Source data:
_ _ _

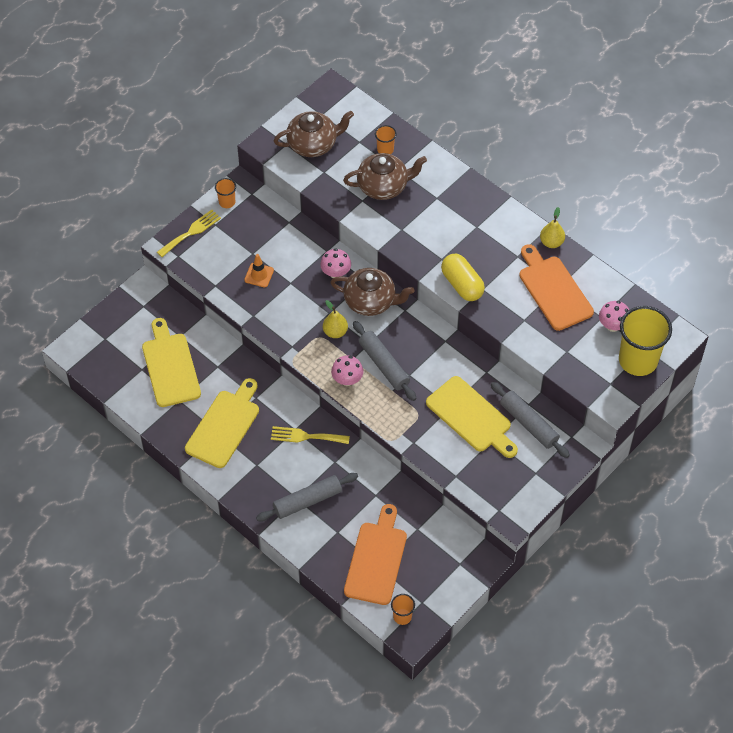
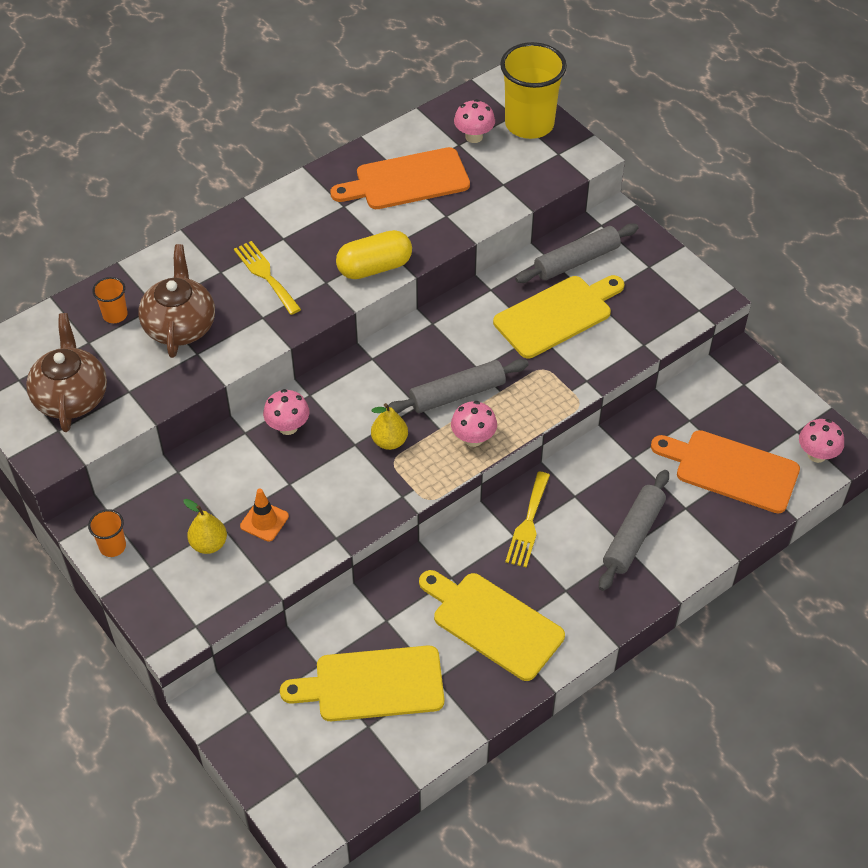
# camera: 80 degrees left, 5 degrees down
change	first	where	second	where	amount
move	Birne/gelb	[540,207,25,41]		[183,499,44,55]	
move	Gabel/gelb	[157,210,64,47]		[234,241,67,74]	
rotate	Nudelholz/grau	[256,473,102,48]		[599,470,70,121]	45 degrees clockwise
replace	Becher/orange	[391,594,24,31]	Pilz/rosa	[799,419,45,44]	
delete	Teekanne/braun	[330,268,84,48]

_ _ _

WORK TASK: Set every line of the records down again exactly, and exclude all pictures.

ANSWER TO THE PROBLEM:
# camera: 80 degrees left, 5 degrees down
change	first	where	second	where	amount
move	Birne/gelb	[540,207,25,41]		[183,499,44,55]	
move	Gabel/gelb	[157,210,64,47]		[234,241,67,74]	
rotate	Nudelholz/grau	[256,473,102,48]		[599,470,70,121]	45 degrees clockwise
replace	Becher/orange	[391,594,24,31]	Pilz/rosa	[799,419,45,44]	
delete	Teekanne/braun	[330,268,84,48]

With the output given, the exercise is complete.